- TASK TO CARRY OUT
First find the line with "bebenuk (red) <258" in the entries below, then set down exactly every line through the line with "petomel (yellow) <237", that line included.

[Collected data entries]
_ _ _
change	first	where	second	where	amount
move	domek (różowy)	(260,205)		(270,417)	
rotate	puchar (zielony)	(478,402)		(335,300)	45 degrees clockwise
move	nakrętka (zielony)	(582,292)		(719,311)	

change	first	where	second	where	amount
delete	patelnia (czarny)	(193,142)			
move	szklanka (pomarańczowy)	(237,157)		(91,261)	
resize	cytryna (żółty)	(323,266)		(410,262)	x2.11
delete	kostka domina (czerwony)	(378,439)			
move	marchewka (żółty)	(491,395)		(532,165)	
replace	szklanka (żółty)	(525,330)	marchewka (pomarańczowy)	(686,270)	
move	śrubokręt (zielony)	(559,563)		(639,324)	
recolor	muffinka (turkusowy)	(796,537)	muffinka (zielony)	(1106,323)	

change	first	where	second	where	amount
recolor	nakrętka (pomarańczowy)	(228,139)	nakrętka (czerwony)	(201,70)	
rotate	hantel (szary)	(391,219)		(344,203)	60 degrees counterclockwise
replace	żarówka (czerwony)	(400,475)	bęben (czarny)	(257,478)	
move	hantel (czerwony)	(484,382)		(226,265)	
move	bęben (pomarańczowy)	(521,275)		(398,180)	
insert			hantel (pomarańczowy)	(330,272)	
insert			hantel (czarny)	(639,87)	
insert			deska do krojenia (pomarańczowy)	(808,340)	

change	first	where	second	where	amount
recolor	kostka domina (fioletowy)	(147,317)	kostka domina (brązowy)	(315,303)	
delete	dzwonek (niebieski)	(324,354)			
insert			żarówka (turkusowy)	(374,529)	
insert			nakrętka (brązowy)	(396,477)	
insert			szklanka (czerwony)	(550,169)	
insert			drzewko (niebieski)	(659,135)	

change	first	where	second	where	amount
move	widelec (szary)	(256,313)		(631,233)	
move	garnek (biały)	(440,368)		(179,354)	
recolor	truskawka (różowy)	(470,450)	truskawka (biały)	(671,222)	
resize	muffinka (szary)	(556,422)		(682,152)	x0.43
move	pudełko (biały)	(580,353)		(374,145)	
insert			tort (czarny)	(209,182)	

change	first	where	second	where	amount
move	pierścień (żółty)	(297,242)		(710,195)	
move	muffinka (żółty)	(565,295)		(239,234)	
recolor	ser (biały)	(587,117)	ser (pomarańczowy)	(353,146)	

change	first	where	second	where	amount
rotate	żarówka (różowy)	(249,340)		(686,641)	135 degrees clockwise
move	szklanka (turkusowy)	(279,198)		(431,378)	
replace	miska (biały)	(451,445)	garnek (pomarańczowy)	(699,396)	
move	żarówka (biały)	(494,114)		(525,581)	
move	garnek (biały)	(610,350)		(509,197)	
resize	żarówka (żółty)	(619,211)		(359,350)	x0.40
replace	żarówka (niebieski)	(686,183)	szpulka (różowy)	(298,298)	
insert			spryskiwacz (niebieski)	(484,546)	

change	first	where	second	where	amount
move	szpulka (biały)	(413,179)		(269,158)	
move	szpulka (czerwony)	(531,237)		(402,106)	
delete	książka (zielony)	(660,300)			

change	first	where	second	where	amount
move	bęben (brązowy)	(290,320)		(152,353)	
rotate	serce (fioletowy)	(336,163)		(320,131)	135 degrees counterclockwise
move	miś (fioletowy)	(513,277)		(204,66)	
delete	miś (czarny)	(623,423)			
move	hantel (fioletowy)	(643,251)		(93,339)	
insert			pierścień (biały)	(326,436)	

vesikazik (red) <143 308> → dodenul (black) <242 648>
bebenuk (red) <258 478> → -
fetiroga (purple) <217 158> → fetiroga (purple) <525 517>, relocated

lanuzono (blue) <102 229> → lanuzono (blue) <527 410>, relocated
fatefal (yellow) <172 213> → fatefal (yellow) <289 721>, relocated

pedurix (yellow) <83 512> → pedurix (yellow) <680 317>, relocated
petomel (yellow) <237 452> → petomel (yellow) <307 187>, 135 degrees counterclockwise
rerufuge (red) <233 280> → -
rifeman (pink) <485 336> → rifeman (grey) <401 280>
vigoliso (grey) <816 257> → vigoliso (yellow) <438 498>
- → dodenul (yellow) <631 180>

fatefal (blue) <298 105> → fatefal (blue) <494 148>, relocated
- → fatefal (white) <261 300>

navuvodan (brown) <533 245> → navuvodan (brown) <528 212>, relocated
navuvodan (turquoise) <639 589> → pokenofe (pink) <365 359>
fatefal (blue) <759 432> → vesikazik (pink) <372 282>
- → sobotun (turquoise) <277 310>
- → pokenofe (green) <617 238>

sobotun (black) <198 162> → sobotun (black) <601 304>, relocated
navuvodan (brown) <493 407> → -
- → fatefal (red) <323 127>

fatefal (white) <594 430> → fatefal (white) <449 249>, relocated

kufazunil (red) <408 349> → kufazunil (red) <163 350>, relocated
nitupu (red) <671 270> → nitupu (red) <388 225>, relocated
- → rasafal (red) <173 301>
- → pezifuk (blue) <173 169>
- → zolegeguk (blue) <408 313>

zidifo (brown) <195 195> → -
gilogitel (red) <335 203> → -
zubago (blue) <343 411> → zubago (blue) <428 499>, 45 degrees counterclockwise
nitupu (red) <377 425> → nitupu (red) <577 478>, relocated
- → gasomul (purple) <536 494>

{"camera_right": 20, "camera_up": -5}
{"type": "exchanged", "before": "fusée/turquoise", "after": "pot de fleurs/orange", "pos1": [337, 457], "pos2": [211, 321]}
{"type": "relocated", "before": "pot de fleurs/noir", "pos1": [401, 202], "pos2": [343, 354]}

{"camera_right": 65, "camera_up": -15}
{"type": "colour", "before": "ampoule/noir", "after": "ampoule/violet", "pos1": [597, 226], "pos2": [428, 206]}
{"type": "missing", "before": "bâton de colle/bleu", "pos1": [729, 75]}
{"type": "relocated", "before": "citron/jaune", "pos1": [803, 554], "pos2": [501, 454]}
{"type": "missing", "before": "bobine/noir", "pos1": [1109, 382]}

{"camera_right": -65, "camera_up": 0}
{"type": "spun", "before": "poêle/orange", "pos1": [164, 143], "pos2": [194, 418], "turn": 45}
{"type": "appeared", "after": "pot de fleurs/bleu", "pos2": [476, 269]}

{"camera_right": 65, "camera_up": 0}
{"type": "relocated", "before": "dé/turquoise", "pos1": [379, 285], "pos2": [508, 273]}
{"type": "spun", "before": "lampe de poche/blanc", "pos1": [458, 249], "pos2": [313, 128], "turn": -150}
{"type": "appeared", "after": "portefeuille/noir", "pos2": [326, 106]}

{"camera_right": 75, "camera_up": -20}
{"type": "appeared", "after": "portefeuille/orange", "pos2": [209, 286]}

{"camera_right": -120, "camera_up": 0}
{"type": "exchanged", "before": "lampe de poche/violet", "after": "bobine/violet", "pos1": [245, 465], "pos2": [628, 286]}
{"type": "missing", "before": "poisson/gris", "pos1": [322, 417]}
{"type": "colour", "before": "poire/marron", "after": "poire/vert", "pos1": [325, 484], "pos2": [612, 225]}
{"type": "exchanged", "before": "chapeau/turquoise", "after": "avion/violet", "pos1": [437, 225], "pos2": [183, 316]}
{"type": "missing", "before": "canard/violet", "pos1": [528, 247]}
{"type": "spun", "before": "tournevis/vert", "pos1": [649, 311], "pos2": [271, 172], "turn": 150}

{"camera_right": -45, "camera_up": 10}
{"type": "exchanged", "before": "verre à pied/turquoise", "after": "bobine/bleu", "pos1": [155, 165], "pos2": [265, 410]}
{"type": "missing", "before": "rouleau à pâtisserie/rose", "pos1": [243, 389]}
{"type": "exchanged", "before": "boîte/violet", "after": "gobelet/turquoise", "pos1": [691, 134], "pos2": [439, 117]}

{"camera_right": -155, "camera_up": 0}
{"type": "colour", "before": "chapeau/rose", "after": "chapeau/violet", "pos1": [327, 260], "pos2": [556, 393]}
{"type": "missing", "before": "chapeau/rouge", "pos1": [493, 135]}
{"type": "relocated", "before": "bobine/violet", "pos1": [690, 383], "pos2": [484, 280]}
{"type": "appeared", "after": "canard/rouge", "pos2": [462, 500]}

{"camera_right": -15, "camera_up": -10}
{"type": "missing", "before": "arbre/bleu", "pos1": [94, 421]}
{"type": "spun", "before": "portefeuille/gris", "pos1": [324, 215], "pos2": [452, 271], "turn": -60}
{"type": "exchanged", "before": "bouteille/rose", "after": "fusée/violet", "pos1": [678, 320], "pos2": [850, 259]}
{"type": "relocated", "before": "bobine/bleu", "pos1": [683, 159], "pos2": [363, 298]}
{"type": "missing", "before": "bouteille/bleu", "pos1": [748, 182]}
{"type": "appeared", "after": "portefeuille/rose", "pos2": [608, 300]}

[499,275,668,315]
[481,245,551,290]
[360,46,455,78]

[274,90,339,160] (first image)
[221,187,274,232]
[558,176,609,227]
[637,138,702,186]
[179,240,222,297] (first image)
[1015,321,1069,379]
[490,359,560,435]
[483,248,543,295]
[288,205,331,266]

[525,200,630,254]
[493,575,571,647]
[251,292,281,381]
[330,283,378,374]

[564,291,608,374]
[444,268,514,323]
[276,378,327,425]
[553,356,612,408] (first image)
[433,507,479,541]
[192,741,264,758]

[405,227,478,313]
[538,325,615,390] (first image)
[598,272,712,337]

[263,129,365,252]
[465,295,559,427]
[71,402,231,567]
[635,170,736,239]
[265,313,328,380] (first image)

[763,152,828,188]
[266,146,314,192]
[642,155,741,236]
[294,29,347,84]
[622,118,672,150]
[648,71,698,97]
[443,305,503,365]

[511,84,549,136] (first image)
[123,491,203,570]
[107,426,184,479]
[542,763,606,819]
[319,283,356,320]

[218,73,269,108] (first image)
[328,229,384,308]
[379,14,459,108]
_ _ _
- RESPONSE BOX
bebenuk (red) <258 478> → -
fetiroga (purple) <217 158> → fetiroga (purple) <525 517>, relocated

lanuzono (blue) <102 229> → lanuzono (blue) <527 410>, relocated
fatefal (yellow) <172 213> → fatefal (yellow) <289 721>, relocated

pedurix (yellow) <83 512> → pedurix (yellow) <680 317>, relocated
petomel (yellow) <237 452> → petomel (yellow) <307 187>, 135 degrees counterclockwise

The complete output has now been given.